> WHAT YOU ARE ASKED TO DO: Search the listing below for the string "VBUS", then copy every line it appears in.

> INPUT MATERIAL:

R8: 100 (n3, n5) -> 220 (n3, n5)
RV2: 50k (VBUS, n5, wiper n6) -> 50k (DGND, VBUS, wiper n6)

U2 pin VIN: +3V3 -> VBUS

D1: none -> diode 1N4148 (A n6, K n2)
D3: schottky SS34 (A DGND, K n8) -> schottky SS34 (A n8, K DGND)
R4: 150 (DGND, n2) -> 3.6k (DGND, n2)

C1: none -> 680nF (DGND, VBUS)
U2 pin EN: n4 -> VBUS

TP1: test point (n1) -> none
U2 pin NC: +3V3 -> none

> RESPONSE:
RV2: 50k (VBUS, n5, wiper n6) -> 50k (DGND, VBUS, wiper n6)
U2 pin VIN: +3V3 -> VBUS
C1: none -> 680nF (DGND, VBUS)
U2 pin EN: n4 -> VBUS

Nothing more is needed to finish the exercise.